## [The problem]
Reproduce word for word, from the entries below, the line with "C104: 330nF (GND, MIC) -> 150pF (GND, MIC)", the line with "J102 pin 1: AC2 -> AC1", and every line between them, and nothing more.
##### The input #####
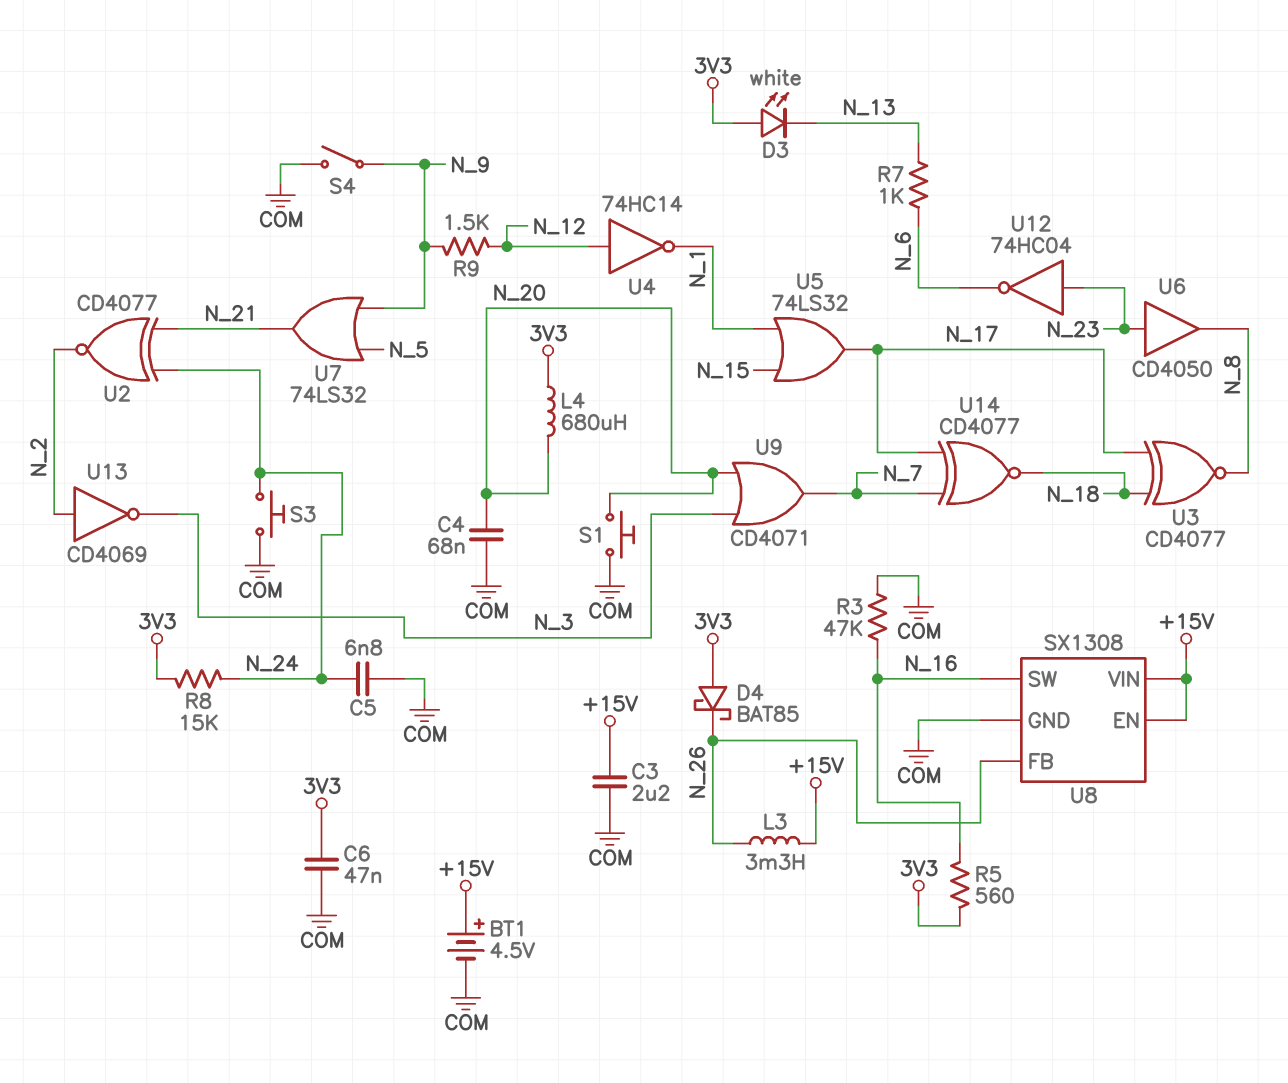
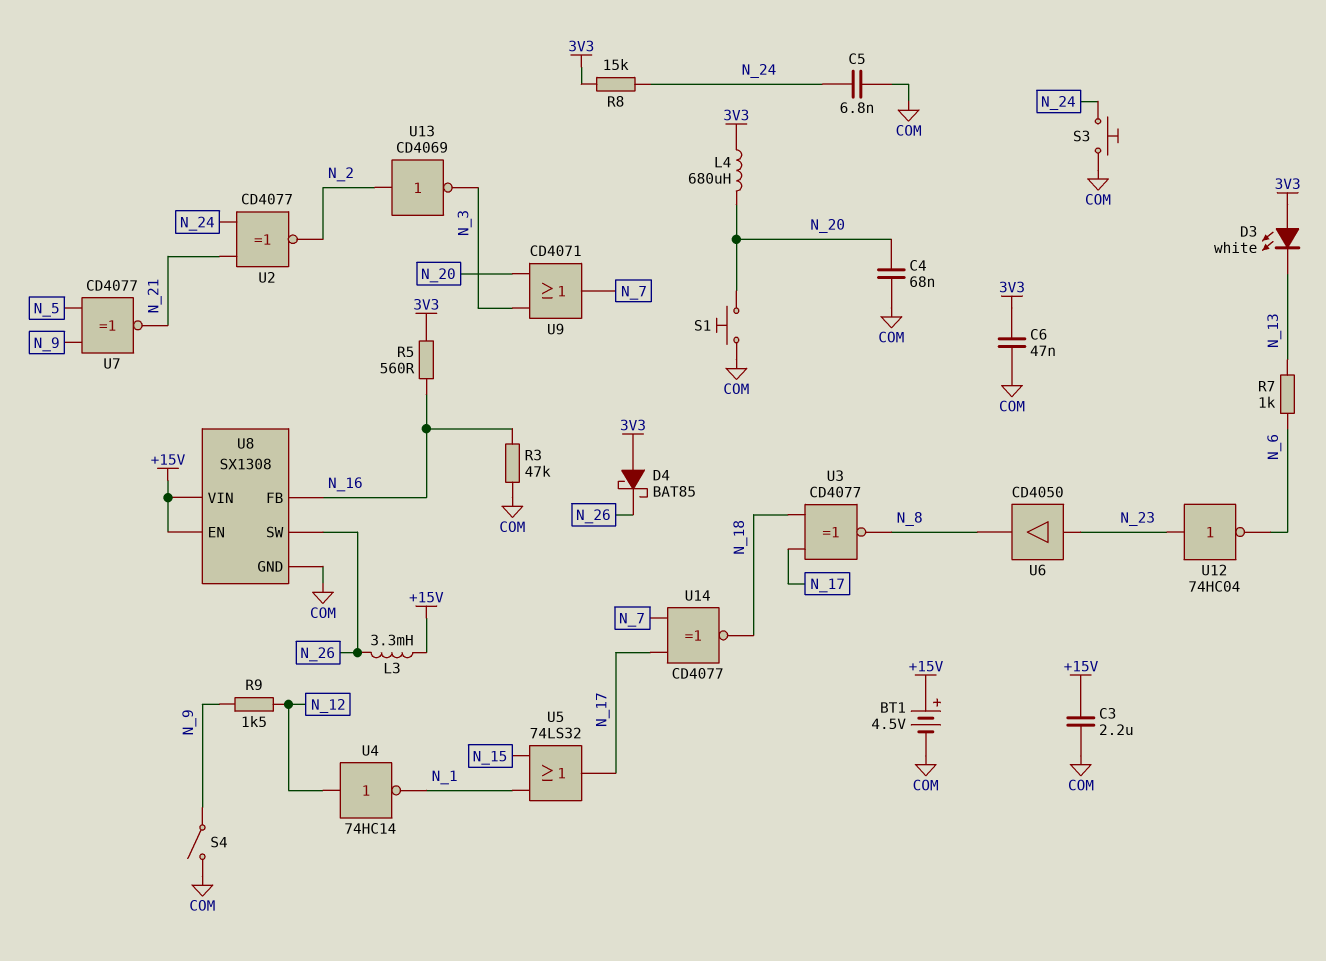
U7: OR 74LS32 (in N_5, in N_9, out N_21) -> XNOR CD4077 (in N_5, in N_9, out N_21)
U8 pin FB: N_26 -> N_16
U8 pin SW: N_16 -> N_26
#####
##### The input #####
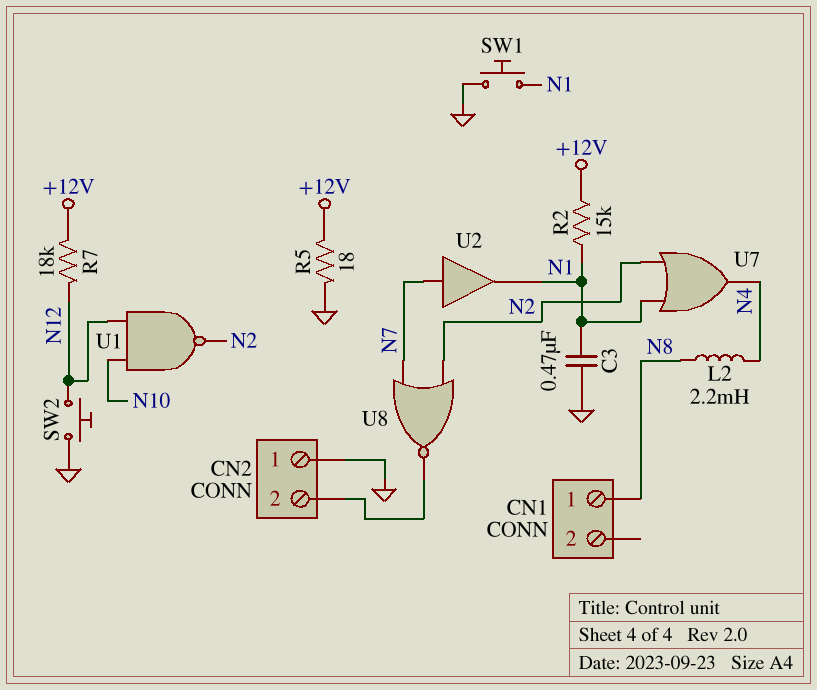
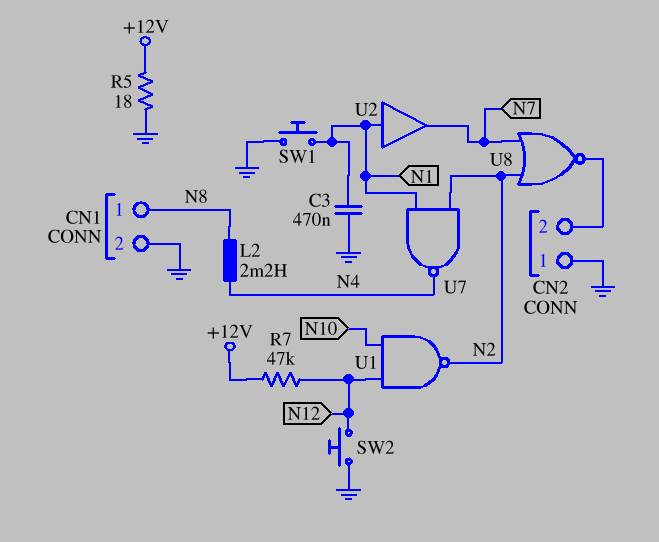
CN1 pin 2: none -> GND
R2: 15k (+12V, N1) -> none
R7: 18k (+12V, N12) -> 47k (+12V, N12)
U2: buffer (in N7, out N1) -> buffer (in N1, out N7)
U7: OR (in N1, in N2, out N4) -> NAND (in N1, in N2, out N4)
#####
##### The input #####
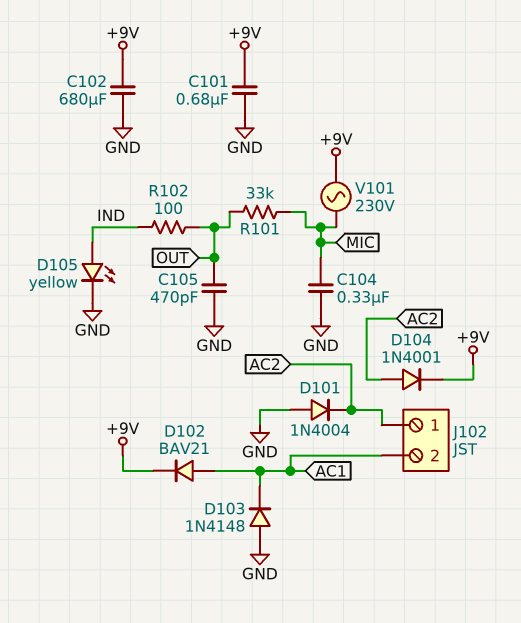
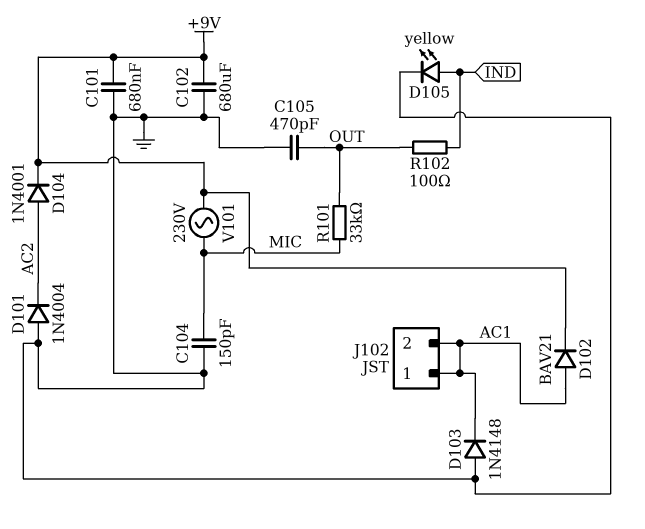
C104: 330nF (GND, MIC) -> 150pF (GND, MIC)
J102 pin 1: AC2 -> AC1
#####
## [The answer]
C104: 330nF (GND, MIC) -> 150pF (GND, MIC)
J102 pin 1: AC2 -> AC1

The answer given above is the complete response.